-- start DATA FOR THIS EXERCISE --

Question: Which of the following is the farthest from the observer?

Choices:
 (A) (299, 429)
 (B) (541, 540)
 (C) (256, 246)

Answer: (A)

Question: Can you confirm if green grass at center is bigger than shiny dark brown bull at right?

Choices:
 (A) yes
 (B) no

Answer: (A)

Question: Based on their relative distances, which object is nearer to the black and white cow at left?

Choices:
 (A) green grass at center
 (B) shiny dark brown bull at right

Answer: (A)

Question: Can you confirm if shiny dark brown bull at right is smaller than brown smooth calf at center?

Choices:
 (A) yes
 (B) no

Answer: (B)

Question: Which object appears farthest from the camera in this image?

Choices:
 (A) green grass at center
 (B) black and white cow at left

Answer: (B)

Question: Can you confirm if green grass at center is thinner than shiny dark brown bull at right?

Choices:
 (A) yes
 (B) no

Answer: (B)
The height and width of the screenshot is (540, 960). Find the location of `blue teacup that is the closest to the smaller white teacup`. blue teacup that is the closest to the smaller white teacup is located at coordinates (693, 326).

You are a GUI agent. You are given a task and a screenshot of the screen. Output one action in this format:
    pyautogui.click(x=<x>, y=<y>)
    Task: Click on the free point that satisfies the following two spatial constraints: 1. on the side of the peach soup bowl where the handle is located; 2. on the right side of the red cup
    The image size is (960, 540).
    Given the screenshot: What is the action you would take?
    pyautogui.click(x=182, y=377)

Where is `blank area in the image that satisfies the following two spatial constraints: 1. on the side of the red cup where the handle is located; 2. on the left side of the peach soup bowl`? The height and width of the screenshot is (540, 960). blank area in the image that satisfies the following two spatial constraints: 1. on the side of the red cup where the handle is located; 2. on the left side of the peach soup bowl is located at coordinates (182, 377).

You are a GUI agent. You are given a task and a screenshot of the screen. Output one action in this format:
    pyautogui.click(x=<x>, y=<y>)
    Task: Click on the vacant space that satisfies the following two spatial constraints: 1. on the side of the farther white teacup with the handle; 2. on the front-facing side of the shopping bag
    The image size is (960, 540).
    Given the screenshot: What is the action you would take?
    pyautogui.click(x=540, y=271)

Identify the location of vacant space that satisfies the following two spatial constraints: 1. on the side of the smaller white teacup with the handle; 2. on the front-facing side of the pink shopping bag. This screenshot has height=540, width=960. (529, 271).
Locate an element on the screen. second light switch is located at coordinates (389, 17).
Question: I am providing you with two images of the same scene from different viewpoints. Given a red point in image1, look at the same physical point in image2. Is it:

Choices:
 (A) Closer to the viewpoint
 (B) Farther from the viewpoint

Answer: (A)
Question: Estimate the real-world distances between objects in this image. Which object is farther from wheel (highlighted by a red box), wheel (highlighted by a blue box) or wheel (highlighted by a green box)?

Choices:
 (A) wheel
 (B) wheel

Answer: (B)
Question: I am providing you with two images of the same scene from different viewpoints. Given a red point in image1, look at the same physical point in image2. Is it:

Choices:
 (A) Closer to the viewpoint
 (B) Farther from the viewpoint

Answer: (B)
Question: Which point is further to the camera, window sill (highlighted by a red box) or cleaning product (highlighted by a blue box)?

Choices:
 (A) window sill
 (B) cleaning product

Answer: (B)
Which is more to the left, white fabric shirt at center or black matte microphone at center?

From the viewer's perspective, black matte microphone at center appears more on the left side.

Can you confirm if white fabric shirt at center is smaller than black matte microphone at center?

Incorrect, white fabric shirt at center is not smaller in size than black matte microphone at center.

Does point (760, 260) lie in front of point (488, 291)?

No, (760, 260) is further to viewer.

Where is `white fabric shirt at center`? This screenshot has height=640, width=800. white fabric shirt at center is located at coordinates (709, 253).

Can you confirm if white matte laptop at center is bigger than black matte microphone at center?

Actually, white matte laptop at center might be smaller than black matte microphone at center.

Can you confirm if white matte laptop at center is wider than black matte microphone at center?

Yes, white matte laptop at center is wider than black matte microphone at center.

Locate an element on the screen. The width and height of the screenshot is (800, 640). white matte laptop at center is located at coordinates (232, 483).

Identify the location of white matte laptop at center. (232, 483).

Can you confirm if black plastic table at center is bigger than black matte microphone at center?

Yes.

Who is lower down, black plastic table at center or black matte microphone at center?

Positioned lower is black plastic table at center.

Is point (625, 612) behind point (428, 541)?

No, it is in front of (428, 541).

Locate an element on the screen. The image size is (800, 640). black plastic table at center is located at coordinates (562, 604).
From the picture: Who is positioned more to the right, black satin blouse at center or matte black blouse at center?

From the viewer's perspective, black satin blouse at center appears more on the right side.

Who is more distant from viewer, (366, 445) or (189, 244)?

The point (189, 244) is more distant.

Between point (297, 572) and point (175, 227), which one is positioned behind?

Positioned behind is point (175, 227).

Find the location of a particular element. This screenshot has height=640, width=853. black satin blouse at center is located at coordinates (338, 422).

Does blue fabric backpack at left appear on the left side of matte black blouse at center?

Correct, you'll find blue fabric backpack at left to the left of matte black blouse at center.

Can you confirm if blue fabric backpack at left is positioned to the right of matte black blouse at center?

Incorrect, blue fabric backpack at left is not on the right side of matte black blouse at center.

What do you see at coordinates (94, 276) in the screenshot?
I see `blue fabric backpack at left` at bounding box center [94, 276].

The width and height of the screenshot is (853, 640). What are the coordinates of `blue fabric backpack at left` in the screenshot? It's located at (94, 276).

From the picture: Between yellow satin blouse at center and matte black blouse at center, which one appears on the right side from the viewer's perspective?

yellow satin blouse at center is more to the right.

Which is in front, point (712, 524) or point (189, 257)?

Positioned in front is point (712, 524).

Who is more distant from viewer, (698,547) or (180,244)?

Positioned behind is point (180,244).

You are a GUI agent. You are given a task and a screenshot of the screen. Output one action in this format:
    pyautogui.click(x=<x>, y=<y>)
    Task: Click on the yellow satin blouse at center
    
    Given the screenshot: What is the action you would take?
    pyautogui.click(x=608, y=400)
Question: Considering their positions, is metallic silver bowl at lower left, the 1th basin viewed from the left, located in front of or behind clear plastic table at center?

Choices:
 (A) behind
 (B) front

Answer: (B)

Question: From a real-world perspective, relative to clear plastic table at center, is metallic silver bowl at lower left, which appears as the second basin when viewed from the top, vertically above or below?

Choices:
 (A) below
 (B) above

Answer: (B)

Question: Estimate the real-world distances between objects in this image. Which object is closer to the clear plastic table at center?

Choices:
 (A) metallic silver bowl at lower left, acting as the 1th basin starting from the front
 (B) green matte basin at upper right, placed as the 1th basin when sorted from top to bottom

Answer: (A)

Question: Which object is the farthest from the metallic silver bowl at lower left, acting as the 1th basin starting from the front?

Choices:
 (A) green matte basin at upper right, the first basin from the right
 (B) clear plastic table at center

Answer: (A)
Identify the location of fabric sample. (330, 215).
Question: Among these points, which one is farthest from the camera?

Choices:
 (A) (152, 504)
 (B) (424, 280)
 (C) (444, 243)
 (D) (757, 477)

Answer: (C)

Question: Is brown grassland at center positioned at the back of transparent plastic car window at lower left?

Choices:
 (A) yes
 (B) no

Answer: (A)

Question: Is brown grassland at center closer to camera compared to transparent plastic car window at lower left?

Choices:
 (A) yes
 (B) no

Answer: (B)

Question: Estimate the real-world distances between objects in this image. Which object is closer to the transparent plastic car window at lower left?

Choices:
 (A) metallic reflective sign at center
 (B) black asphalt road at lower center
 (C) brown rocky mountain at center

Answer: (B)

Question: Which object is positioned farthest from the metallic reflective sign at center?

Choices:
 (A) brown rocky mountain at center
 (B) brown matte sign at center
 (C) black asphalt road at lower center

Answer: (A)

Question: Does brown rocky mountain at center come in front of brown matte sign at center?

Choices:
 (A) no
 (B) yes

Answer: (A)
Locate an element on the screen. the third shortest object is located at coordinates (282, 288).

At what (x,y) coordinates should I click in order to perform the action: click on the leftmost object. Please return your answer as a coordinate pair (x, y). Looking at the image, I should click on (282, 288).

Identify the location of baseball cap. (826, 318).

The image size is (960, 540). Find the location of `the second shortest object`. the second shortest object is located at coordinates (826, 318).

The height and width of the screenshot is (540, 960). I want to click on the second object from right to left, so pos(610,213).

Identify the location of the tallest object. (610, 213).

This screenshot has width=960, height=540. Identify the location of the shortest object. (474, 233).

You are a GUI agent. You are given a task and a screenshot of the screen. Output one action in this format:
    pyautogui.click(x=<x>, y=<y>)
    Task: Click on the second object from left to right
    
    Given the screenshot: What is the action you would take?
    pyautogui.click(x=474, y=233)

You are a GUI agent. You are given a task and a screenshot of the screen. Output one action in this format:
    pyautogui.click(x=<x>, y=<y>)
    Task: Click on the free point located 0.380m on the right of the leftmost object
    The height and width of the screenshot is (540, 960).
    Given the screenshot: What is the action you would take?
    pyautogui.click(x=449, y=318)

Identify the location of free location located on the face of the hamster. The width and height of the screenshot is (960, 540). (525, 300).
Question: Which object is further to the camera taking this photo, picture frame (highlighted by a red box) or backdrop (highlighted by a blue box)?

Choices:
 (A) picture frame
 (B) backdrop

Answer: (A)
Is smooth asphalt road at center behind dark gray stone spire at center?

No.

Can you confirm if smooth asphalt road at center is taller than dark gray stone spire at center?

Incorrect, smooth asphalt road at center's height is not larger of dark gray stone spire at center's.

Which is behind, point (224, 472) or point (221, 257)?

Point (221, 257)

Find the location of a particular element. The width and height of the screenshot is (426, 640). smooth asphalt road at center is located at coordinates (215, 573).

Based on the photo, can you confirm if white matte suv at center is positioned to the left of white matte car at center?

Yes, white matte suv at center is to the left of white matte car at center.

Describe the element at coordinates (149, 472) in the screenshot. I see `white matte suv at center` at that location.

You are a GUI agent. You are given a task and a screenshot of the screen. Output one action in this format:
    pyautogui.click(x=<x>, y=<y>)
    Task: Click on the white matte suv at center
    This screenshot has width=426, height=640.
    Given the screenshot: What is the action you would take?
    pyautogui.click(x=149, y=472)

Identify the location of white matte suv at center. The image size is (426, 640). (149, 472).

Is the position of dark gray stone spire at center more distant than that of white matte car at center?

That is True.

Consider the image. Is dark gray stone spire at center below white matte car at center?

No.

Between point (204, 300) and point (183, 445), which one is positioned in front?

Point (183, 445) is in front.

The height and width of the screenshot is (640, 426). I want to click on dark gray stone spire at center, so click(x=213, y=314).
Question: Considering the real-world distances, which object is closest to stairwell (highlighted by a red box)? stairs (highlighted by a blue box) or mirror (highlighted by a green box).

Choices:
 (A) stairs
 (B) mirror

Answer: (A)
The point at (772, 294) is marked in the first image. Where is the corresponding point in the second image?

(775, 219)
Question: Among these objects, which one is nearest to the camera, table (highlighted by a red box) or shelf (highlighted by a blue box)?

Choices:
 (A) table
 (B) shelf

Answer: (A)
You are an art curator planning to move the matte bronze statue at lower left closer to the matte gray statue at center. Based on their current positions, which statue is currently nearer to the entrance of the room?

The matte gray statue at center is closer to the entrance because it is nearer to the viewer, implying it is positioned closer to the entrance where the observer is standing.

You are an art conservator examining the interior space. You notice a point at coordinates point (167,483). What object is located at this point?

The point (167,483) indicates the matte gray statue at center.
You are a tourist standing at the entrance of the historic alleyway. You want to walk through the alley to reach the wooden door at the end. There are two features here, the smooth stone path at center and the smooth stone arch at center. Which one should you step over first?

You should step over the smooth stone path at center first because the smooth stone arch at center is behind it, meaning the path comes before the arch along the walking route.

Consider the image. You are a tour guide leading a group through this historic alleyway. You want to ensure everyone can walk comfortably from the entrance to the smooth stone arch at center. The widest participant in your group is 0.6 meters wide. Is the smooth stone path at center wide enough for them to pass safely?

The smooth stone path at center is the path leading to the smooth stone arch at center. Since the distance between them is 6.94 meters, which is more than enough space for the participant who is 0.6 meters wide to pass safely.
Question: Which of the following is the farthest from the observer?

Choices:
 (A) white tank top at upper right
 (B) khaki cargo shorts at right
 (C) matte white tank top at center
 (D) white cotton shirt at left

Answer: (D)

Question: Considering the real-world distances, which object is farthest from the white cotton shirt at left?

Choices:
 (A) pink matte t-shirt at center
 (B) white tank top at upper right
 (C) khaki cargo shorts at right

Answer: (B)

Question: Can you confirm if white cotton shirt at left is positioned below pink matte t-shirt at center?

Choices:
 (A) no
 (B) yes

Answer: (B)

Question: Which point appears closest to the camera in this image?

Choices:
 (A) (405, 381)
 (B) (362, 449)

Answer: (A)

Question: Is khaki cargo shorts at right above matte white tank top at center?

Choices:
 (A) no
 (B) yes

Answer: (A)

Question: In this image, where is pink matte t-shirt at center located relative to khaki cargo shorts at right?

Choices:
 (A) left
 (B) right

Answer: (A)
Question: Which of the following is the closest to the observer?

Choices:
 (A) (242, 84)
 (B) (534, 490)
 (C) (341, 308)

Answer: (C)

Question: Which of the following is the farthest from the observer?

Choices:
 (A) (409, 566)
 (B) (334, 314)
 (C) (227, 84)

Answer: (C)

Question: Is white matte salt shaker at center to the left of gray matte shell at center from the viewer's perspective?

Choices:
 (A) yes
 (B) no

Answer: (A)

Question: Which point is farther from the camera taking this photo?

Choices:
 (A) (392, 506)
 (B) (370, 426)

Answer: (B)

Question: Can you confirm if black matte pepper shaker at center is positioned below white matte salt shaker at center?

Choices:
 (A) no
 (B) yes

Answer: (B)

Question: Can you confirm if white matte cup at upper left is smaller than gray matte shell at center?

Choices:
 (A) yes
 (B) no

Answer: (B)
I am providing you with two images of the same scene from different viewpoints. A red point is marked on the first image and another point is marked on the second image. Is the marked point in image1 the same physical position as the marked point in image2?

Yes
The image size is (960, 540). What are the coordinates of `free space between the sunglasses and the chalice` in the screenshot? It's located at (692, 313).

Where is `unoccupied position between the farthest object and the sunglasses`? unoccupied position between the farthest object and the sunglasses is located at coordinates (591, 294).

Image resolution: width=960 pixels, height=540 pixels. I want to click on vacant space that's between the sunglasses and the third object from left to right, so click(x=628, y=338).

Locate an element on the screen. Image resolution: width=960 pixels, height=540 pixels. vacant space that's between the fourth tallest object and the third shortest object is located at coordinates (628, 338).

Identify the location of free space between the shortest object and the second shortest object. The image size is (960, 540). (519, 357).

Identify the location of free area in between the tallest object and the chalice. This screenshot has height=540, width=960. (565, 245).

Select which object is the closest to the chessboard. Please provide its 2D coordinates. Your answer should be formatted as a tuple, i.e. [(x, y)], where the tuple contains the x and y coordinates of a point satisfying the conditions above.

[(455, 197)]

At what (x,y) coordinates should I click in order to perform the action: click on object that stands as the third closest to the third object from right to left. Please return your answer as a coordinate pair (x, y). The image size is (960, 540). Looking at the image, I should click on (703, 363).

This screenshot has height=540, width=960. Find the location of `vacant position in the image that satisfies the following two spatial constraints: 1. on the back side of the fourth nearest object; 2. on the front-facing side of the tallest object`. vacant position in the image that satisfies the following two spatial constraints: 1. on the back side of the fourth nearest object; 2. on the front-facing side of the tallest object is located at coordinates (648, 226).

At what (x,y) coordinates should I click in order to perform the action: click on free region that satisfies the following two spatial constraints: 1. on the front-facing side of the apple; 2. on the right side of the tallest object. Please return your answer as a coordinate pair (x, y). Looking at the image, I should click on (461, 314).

-- end DATA FOR THIS EXERCISE --

Convert the stretch of the material above, from the line containing "[(455, 197)]" through the end of the material, into a Markdown table with the columns Row and Material line. Leave out blank lines.

RESPONSE TO THE TASK
| Row | Material line |
|---|---|
| 1 | [(455, 197)] |
| 2 | At what (x,y) coordinates should I click in order to perform the action: click on object that stands as the third closest to the third object from right to left. Please return your answer as a coordinate pair (x, y). The image size is (960, 540). Looking at the image, I should click on (703, 363). |
| 3 | This screenshot has height=540, width=960. Find the location of `vacant position in the image that satisfies the following two spatial constraints: 1. on the back side of the fourth nearest object; 2. on the front-facing side of the tallest object`. vacant position in the image that satisfies the following two spatial constraints: 1. on the back side of the fourth nearest object; 2. on the front-facing side of the tallest object is located at coordinates (648, 226). |
| 4 | At what (x,y) coordinates should I click in order to perform the action: click on free region that satisfies the following two spatial constraints: 1. on the front-facing side of the apple; 2. on the right side of the tallest object. Please return your answer as a coordinate pair (x, y). Looking at the image, I should click on (461, 314). |